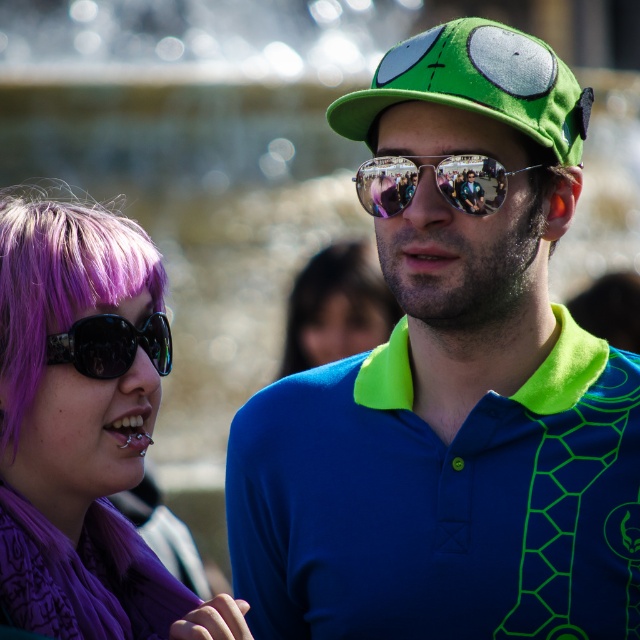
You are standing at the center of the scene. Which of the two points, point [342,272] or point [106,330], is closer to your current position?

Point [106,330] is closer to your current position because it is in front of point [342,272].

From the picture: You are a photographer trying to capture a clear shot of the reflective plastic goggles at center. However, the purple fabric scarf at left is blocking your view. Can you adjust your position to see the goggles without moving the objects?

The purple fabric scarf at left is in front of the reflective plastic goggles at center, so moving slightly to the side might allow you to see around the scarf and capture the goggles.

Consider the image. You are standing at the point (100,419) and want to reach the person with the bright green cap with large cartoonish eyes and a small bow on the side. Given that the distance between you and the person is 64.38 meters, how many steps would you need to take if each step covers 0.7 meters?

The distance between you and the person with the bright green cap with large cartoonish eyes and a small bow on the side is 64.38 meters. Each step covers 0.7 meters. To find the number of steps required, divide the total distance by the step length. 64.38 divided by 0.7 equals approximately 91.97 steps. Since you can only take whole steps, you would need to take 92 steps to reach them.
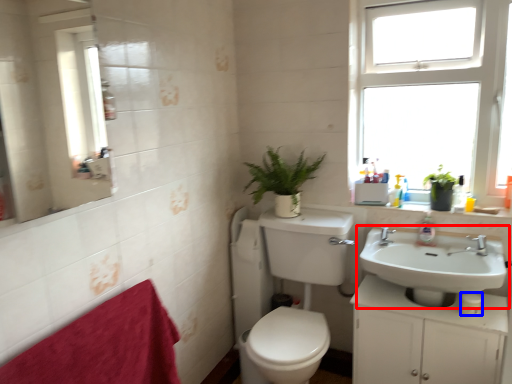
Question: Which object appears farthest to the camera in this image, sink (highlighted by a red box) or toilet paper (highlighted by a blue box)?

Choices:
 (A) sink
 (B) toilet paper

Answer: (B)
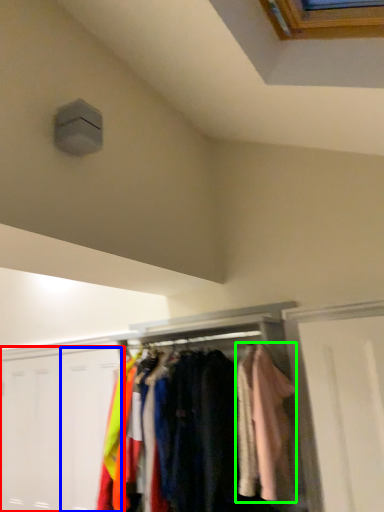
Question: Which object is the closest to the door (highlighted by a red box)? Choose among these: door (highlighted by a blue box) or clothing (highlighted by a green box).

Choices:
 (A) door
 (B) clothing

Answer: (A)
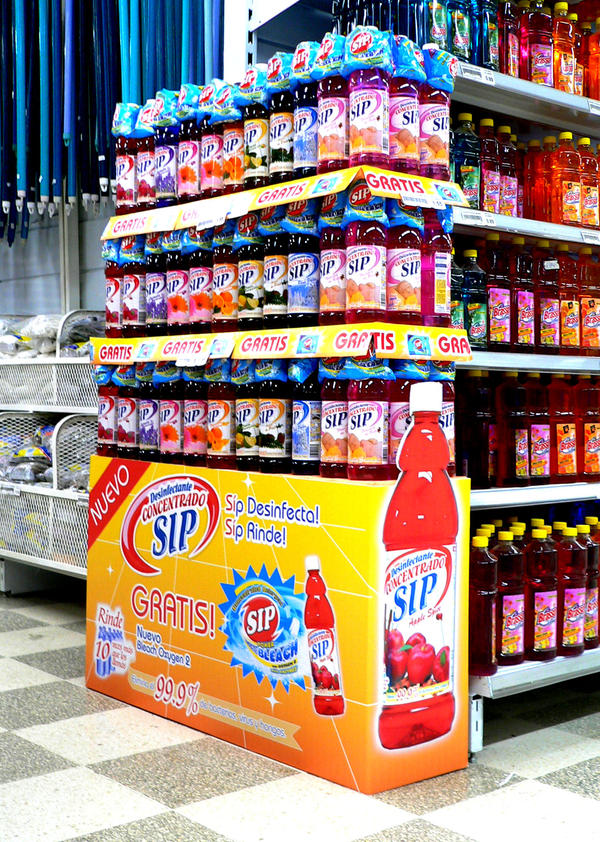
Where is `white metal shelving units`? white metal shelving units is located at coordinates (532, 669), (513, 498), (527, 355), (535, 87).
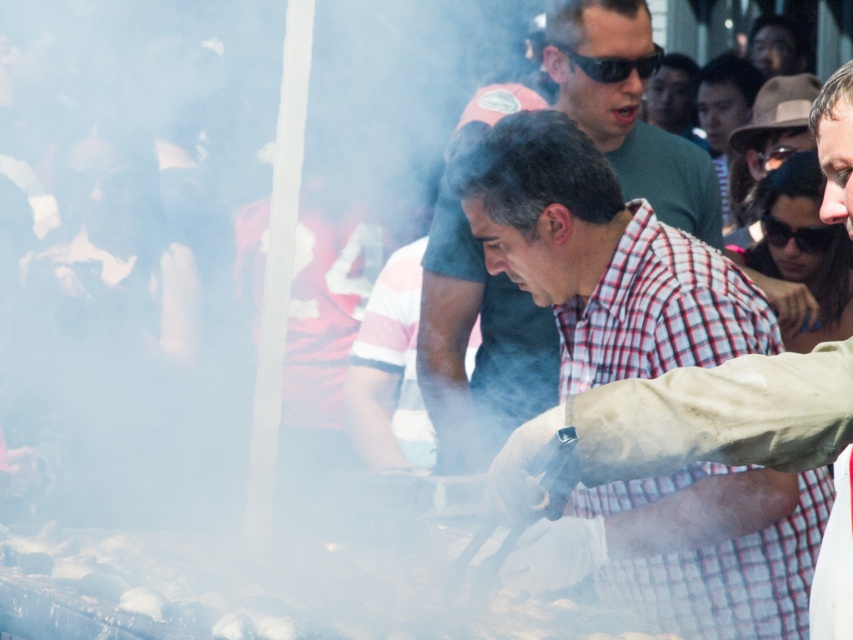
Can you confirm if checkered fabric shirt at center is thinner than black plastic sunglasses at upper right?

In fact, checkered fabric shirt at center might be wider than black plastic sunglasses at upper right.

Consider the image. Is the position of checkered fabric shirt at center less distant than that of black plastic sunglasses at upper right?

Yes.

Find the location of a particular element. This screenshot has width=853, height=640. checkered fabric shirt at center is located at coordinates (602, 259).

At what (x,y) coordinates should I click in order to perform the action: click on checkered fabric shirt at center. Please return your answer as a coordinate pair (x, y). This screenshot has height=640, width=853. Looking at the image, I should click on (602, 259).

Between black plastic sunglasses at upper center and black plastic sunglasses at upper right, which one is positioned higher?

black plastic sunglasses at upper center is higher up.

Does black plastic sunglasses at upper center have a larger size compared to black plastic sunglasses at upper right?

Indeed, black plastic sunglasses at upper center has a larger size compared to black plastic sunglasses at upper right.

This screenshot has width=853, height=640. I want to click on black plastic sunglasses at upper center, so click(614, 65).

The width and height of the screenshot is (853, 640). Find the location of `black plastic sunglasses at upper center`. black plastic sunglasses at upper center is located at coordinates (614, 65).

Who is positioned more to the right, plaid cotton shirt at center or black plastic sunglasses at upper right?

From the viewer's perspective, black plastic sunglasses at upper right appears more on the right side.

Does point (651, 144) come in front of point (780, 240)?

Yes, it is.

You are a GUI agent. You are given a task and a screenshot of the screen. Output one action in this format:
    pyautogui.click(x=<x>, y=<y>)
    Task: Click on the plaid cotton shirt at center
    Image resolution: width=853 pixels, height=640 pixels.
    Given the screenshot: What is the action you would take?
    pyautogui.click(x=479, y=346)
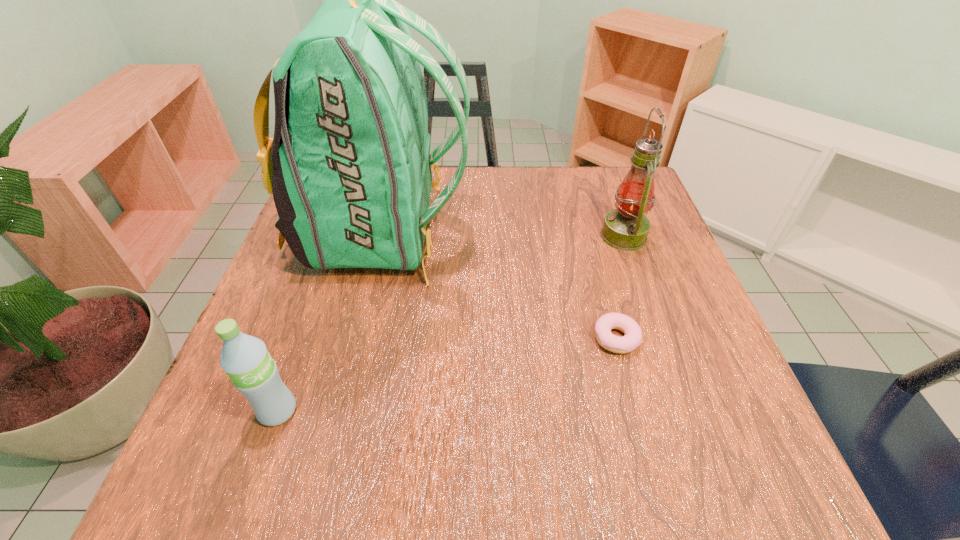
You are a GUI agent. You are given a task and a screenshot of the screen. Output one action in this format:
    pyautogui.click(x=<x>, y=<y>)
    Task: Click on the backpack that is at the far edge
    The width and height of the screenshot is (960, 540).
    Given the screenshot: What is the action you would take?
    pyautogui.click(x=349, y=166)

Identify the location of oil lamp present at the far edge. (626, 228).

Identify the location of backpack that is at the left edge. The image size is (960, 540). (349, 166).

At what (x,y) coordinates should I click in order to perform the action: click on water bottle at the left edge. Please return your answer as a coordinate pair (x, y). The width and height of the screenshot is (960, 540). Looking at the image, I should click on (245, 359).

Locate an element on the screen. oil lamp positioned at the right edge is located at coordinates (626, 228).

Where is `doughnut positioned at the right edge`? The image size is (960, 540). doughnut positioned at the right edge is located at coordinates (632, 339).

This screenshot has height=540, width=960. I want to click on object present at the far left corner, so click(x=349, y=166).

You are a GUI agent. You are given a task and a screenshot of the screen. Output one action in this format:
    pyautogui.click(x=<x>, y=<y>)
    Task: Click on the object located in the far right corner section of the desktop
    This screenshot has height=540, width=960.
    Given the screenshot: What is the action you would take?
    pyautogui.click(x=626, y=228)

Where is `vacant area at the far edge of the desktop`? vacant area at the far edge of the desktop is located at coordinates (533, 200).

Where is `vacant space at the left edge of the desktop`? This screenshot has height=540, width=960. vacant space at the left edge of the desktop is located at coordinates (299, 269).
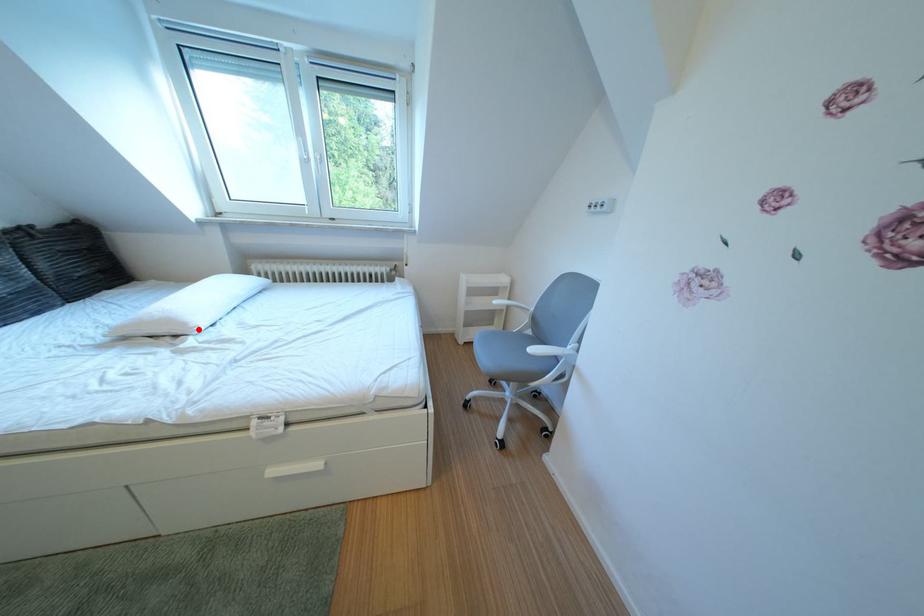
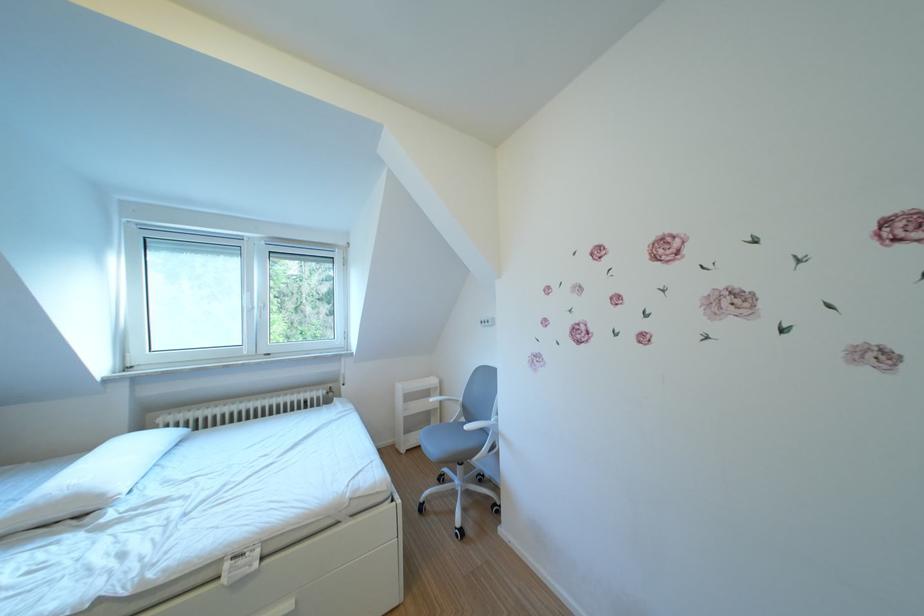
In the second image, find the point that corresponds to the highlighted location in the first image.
▬▬▬
JOB
Pick out every line of the material above that contains the word "highlighted", and copy each one in full.

TASK ANSWER
Question: Which object appears farthest to the camera in this image, sink (highlighted by a red box) or toilet paper (highlighted by a blue box)?
Question: Which object is the closest to the door (highlighted by a red box)? Choose among these: door (highlighted by a blue box) or clothing (highlighted by a green box).
In the second image, find the point that corresponds to the highlighted location in the first image.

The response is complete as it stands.